▶ Instructions to follow
Report, as a bare number, how many lines in the data contain "white".
Top of Records for this exercise
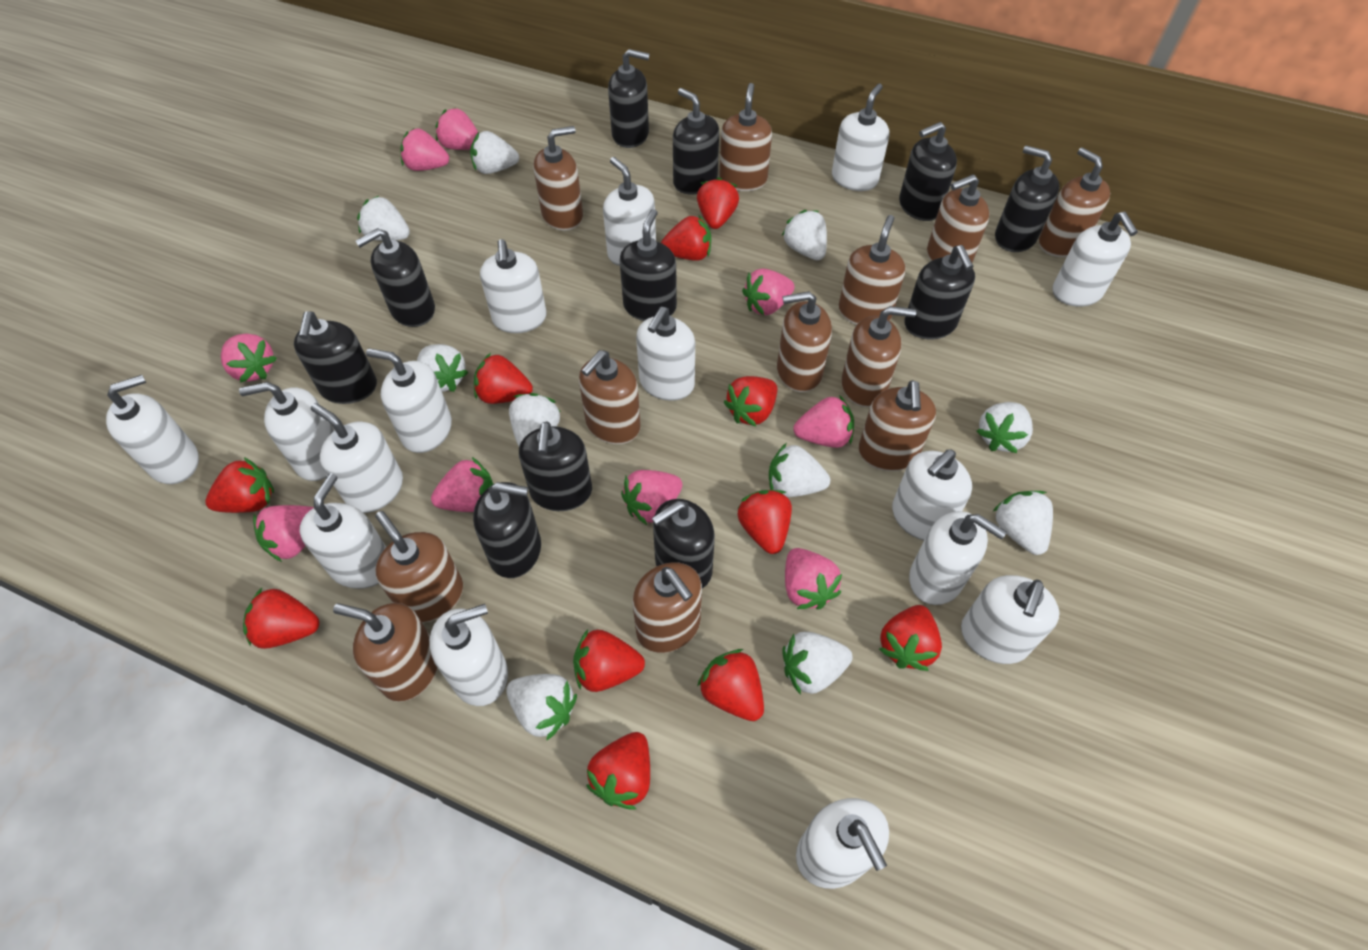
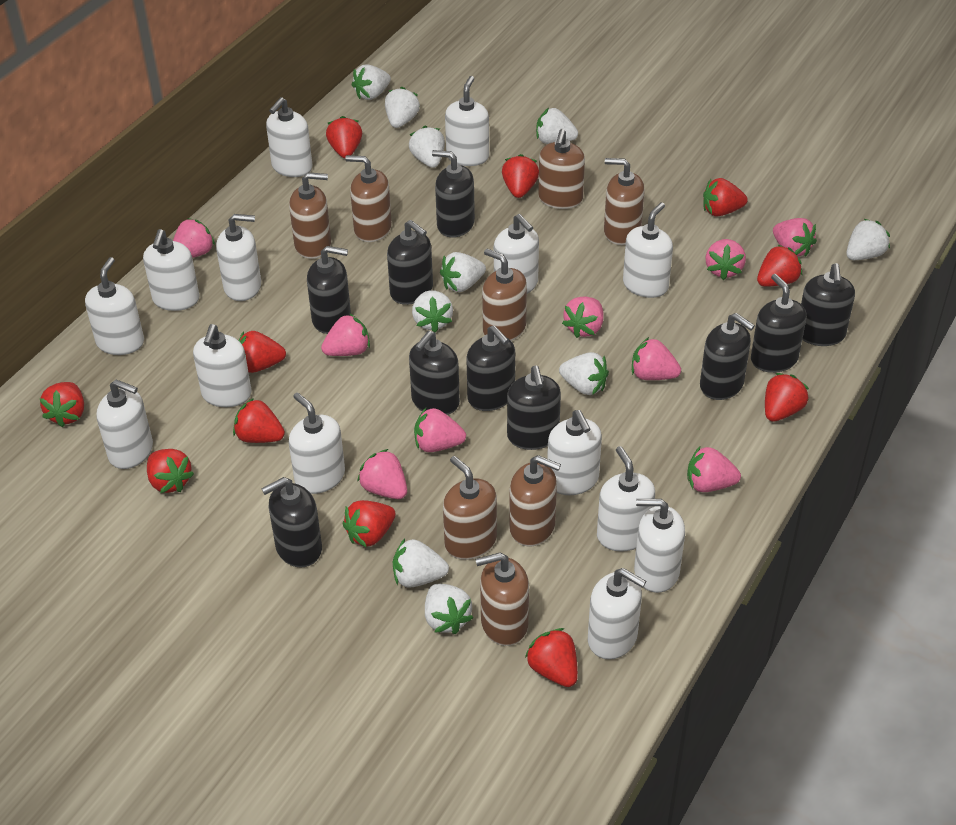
black soap dispenser: 11 -> 10
brown soap dispenser: 12 -> 8
white soap dispenser: 15 -> 14

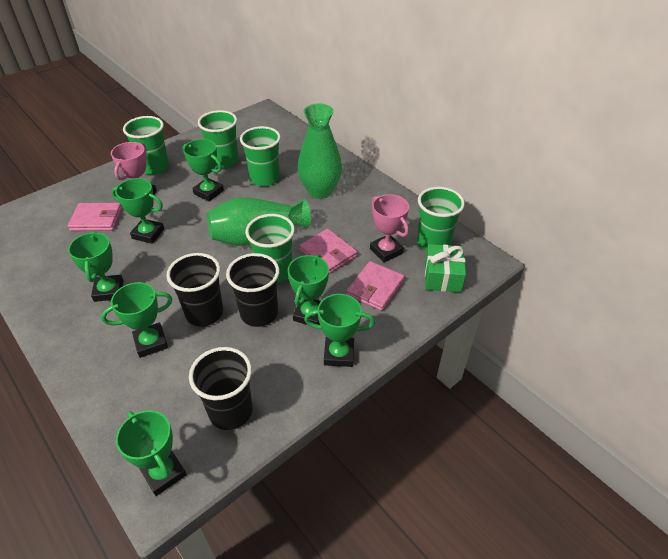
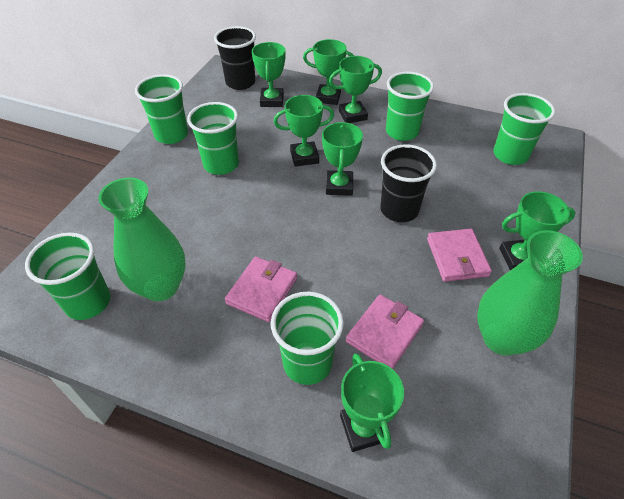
black cup: 3 -> 2
green cup: 5 -> 6
green gift: 1 -> 0
pink trophy: 2 -> 0

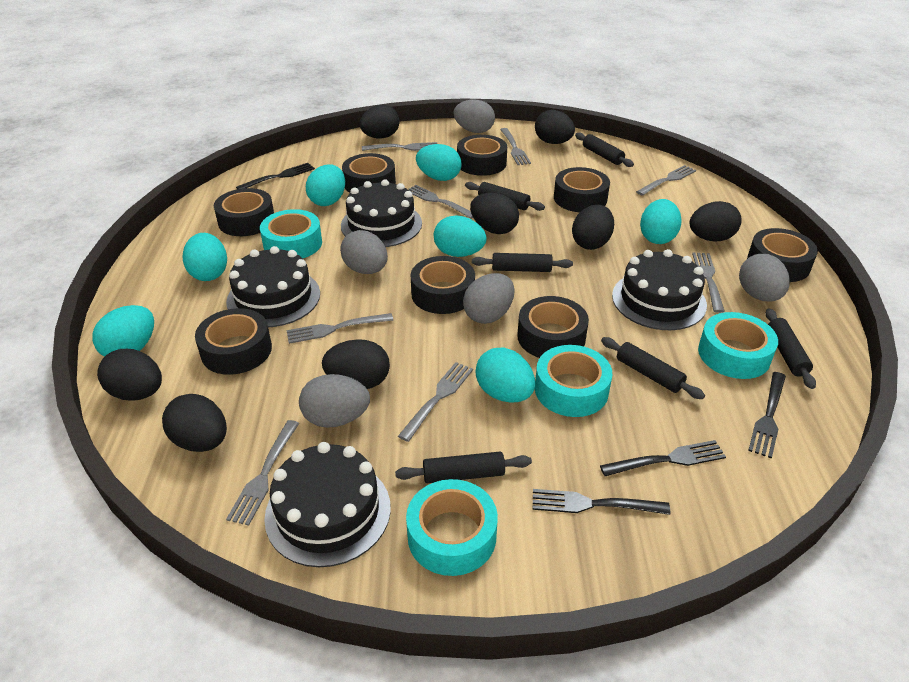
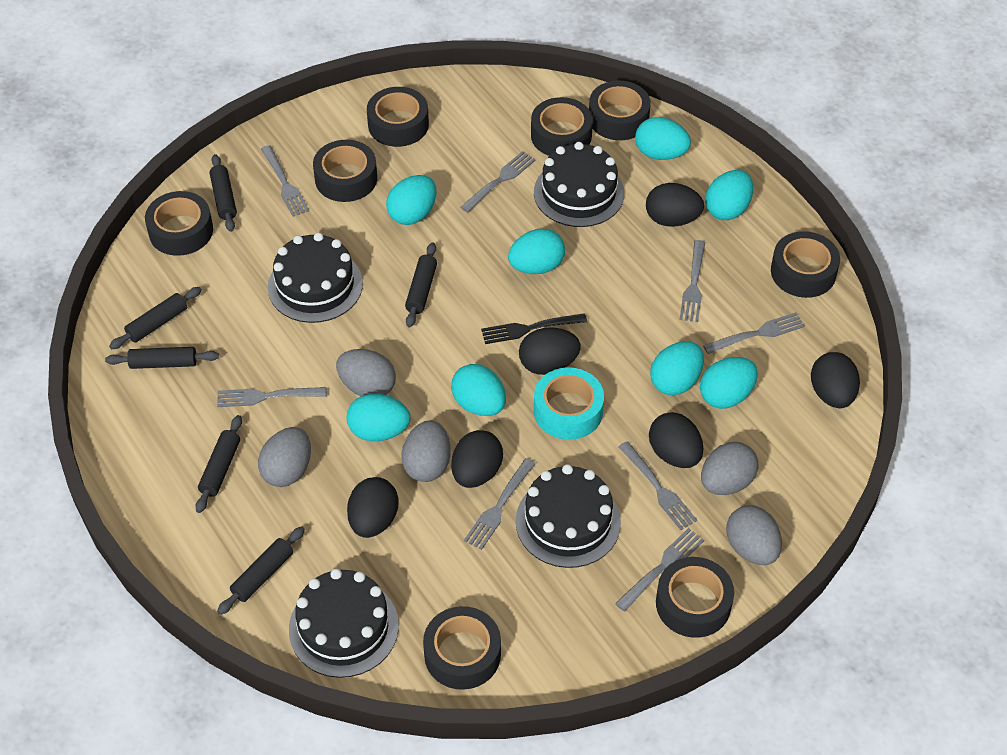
black egg: 8 -> 6
black fork: 4 -> 1
turquoise egg: 7 -> 8
turquoise tape: 4 -> 1

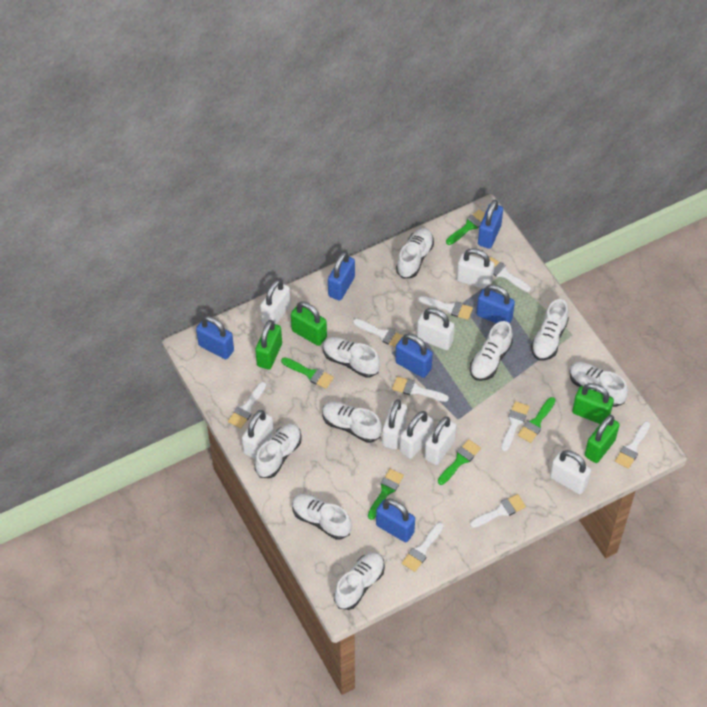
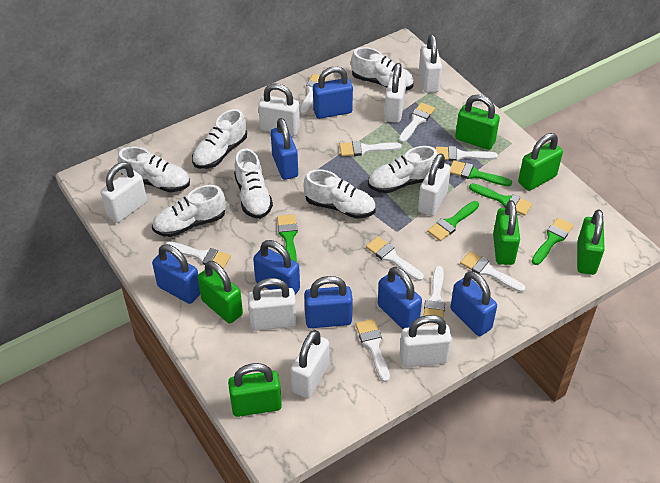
blue padlock: 6 -> 7
green padlock: 4 -> 6
white shoe: 9 -> 7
Bottom of Records for this exercise
▶ Answer to this exercise
2